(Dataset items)
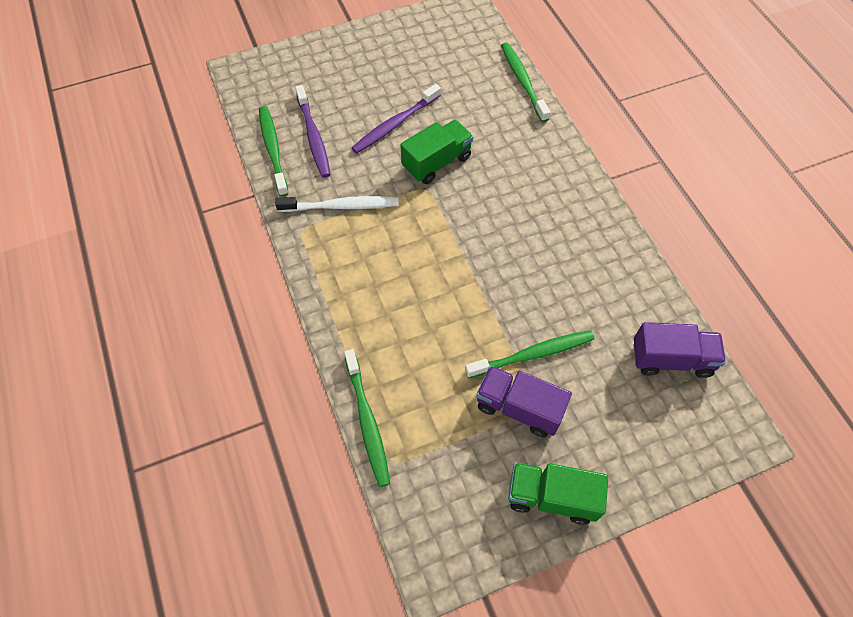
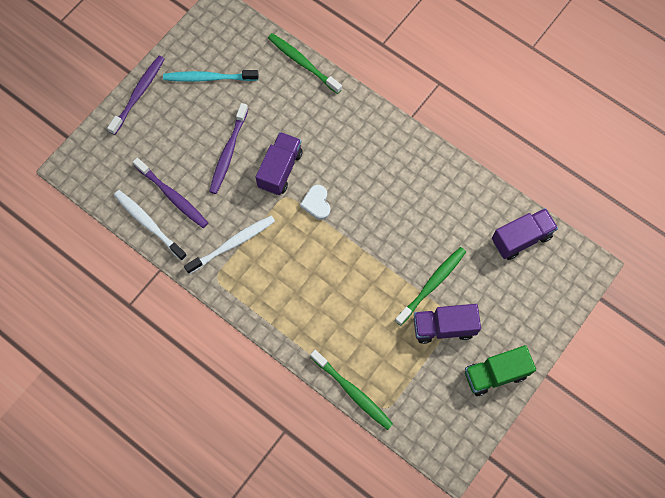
camera: 30 degrees left, 10 degrees up
green toothbrush [259,106,289,197] -> white toothbrush [114,190,187,261]
green truck [401,120,473,184] -> purple truck [256,132,303,195]
none -> purple toothbrush [107,56,165,135]
none -> turquoise toothbrush [163,70,258,82]
none -> white heart [300,185,330,220]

**To-do item:**
Which lines above hold the string "none"? Copy every one of them.

**Solution:**
none -> purple toothbrush [107,56,165,135]
none -> turquoise toothbrush [163,70,258,82]
none -> white heart [300,185,330,220]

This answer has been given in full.